--- WHAT TO DO ---
All pictures are to be skipped; retype only the lines from the top of the entries through the line with "none -> black plate C15 level 1", both included.

--- STUDY MATERIAL ---
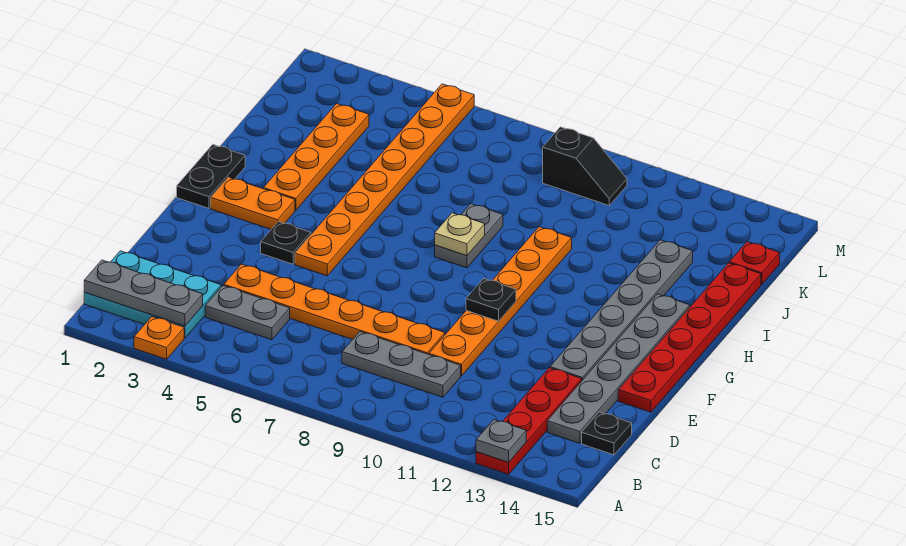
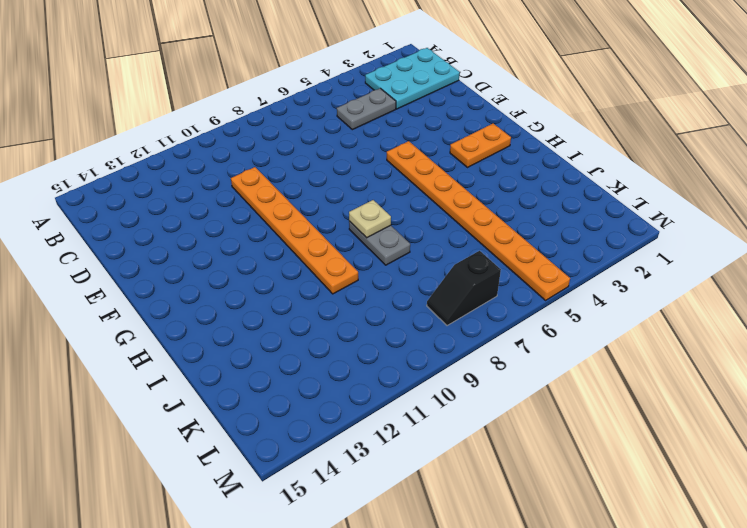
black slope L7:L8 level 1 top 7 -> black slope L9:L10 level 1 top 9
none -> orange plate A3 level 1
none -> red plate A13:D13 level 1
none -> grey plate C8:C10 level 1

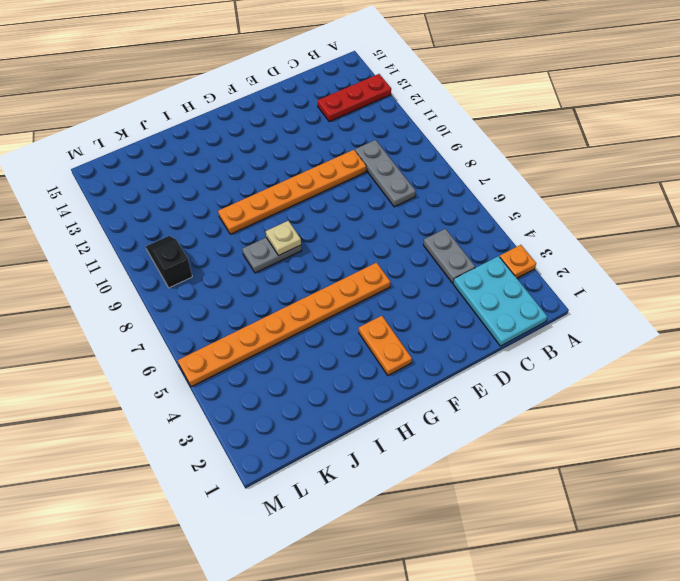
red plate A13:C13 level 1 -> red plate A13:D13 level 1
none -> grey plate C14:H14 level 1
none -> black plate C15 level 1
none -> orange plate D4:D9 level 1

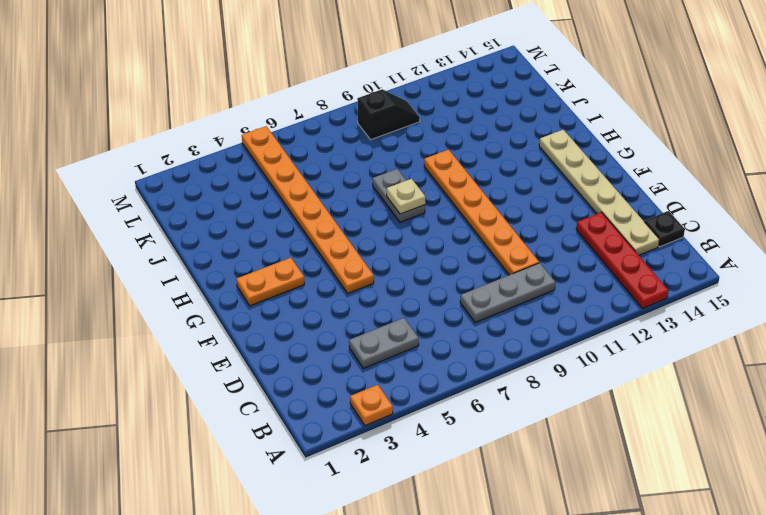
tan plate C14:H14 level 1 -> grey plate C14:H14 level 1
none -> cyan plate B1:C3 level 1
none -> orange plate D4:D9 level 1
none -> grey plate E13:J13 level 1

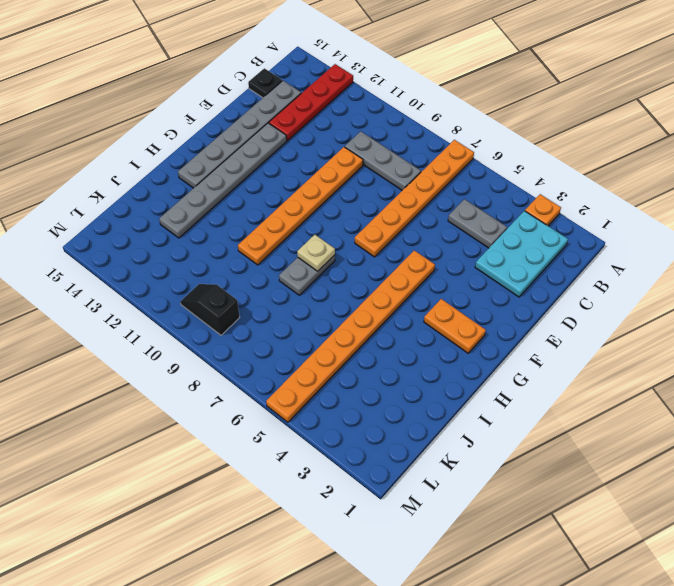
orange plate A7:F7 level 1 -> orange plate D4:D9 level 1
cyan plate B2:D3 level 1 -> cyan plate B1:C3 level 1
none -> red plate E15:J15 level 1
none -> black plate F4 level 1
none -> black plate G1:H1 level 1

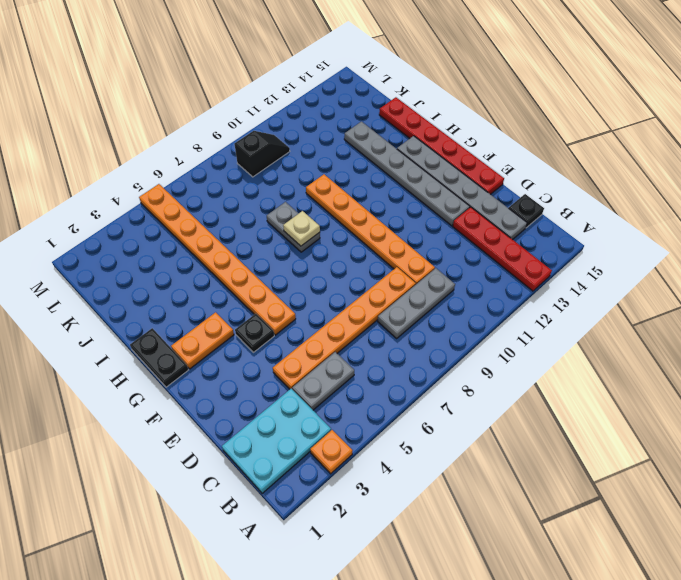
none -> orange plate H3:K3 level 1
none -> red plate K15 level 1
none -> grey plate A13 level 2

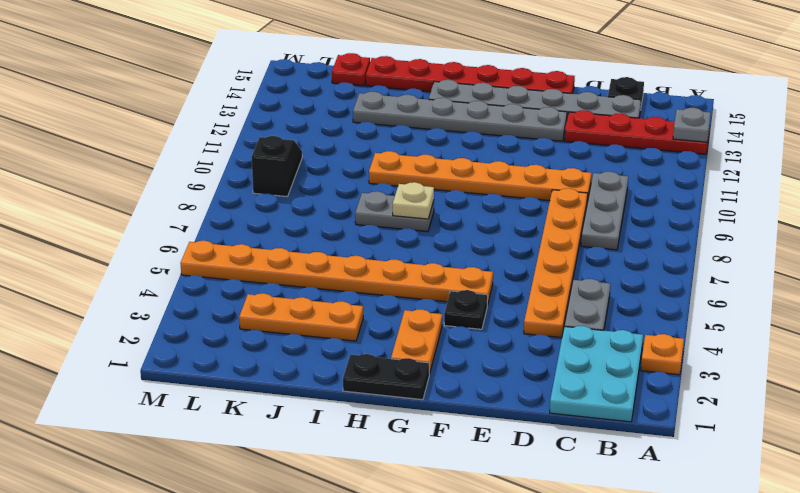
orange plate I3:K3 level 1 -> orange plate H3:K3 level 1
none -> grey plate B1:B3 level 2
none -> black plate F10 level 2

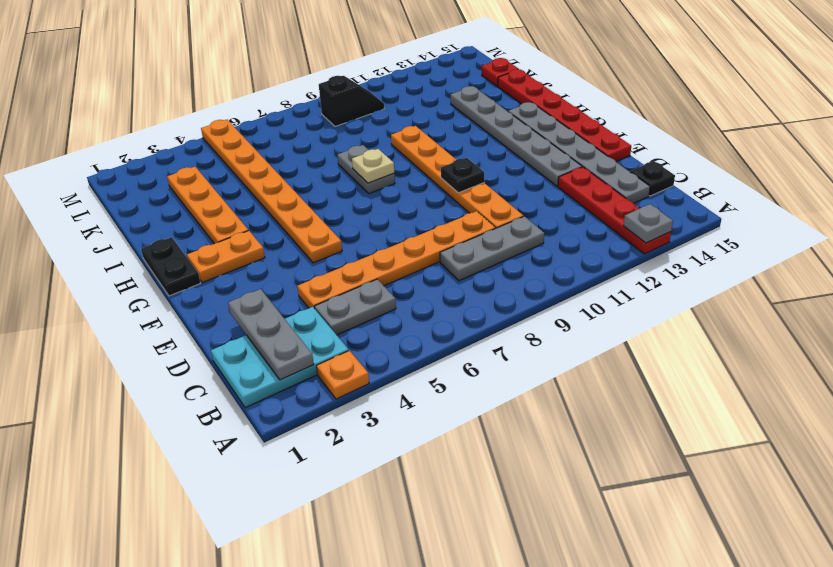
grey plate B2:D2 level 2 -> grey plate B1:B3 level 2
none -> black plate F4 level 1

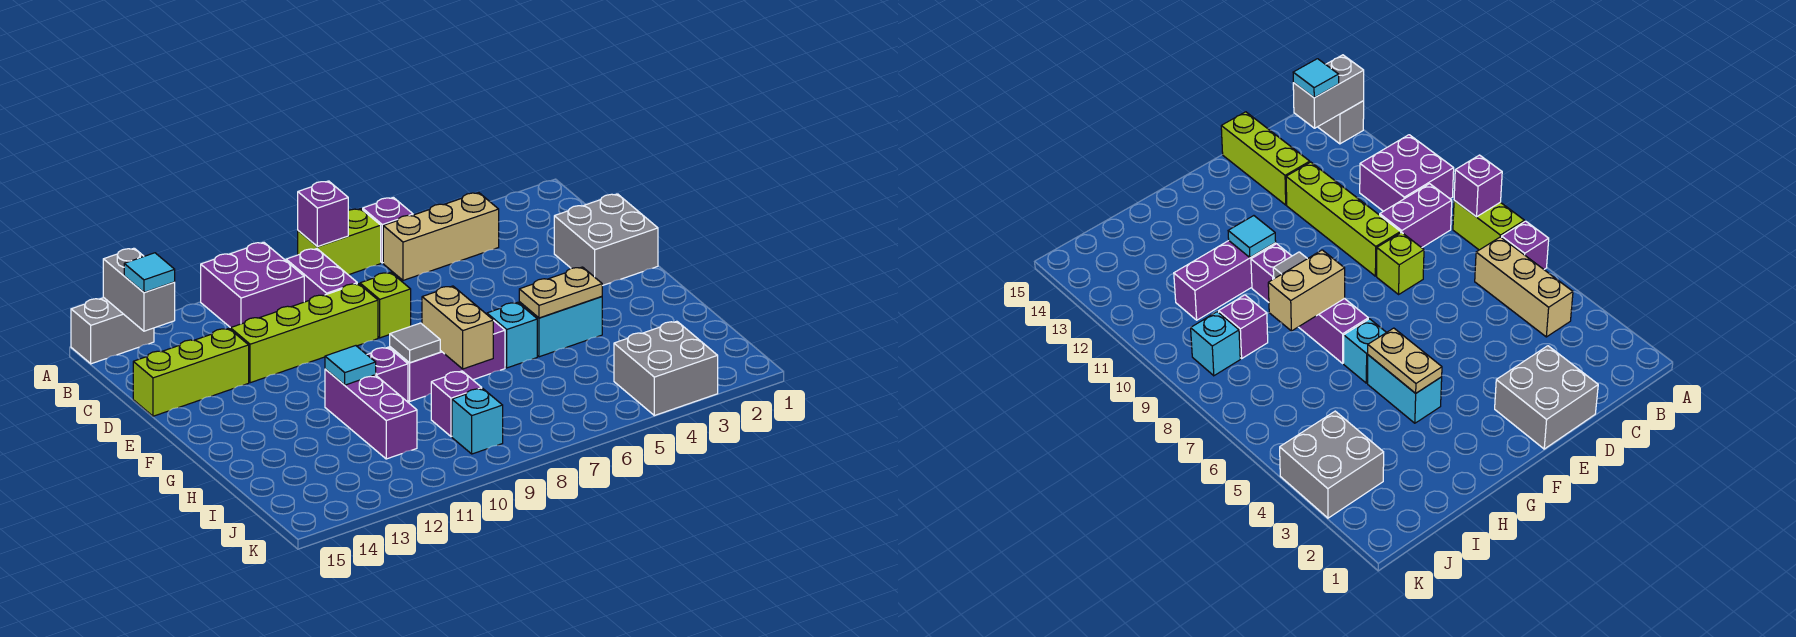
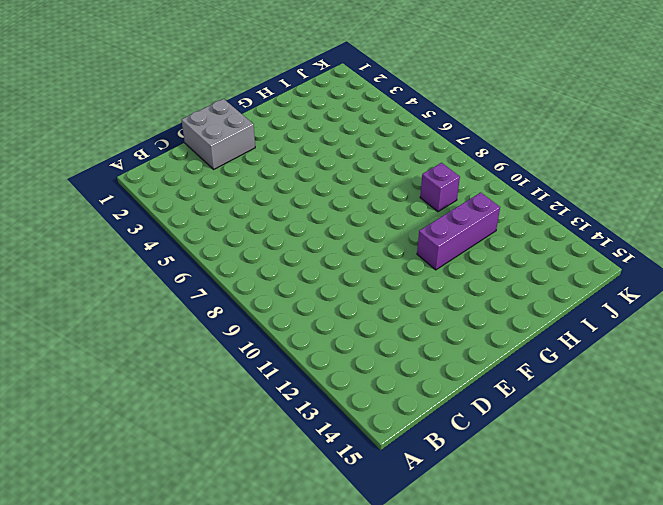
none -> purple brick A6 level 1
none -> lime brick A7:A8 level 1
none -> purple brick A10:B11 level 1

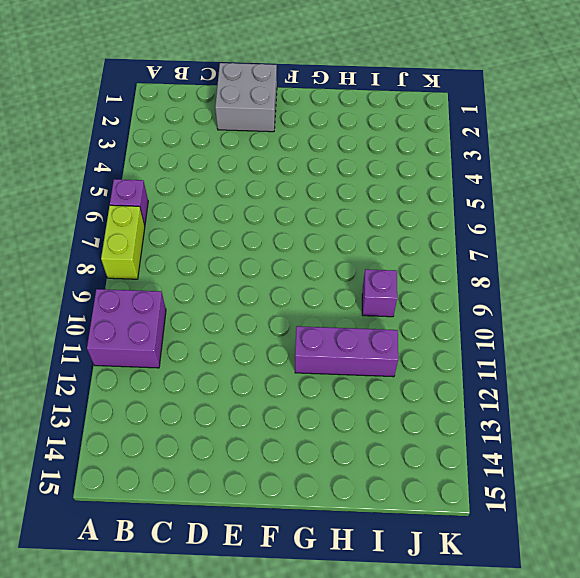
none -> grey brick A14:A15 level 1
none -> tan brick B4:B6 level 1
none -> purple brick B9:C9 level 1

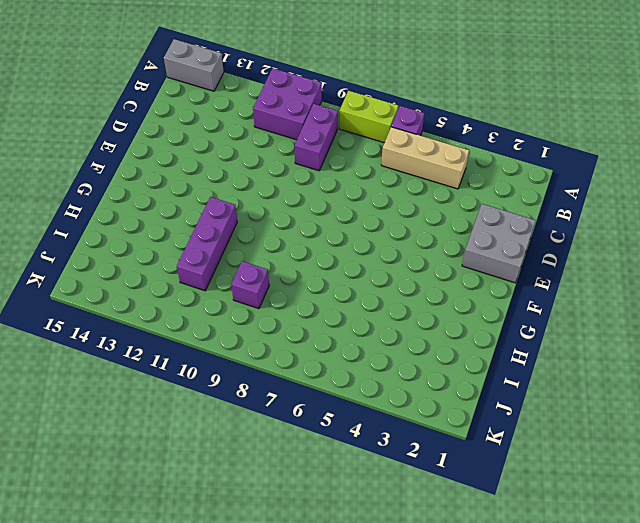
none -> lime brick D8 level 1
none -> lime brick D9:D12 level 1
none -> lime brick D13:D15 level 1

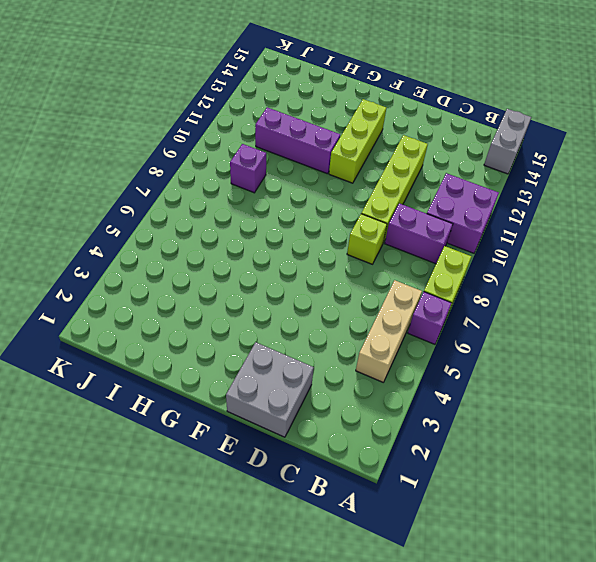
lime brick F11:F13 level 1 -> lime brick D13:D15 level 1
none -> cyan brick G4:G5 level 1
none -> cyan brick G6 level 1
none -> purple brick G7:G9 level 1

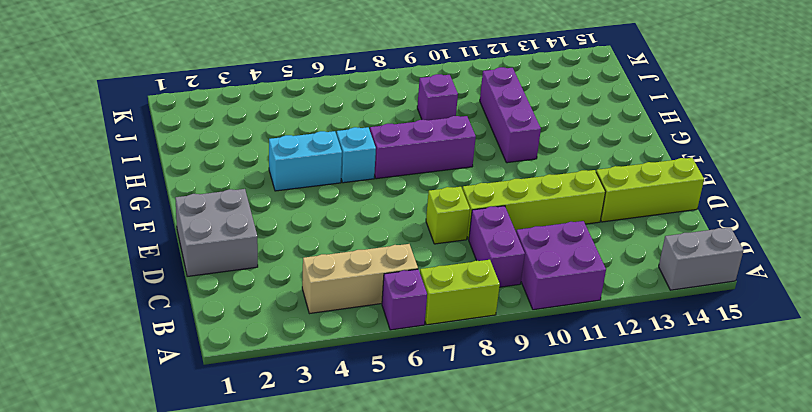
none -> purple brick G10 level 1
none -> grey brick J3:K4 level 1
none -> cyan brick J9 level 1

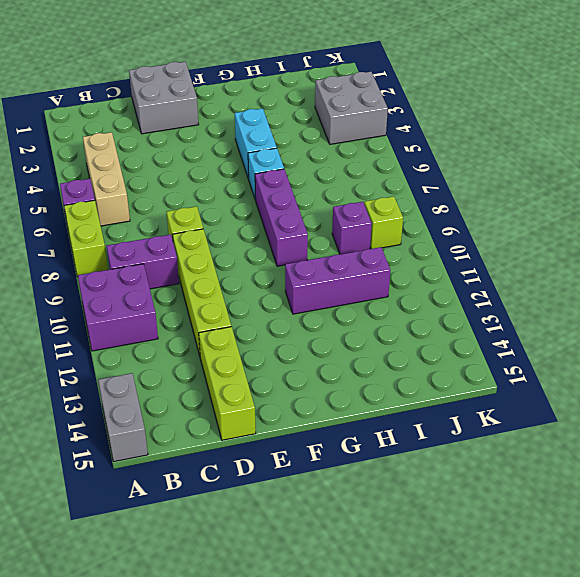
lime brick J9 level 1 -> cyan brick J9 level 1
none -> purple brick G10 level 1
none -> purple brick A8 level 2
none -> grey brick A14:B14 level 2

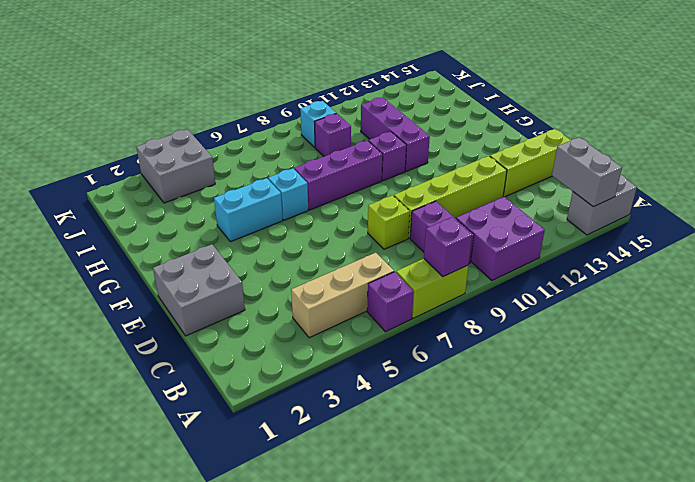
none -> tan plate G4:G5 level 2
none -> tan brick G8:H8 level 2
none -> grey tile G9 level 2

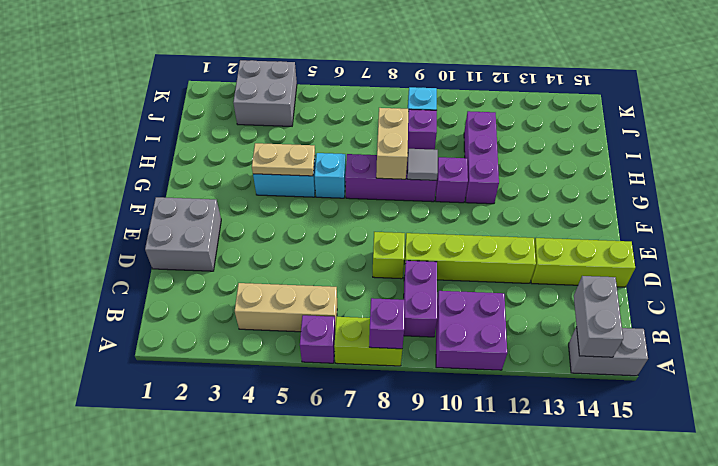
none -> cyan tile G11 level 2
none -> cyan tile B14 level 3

--- RESULT OF THE EXERCISE ---
black slope L7:L8 level 1 top 7 -> black slope L9:L10 level 1 top 9
none -> orange plate A3 level 1
none -> red plate A13:D13 level 1
none -> grey plate C8:C10 level 1

red plate A13:C13 level 1 -> red plate A13:D13 level 1
none -> grey plate C14:H14 level 1
none -> black plate C15 level 1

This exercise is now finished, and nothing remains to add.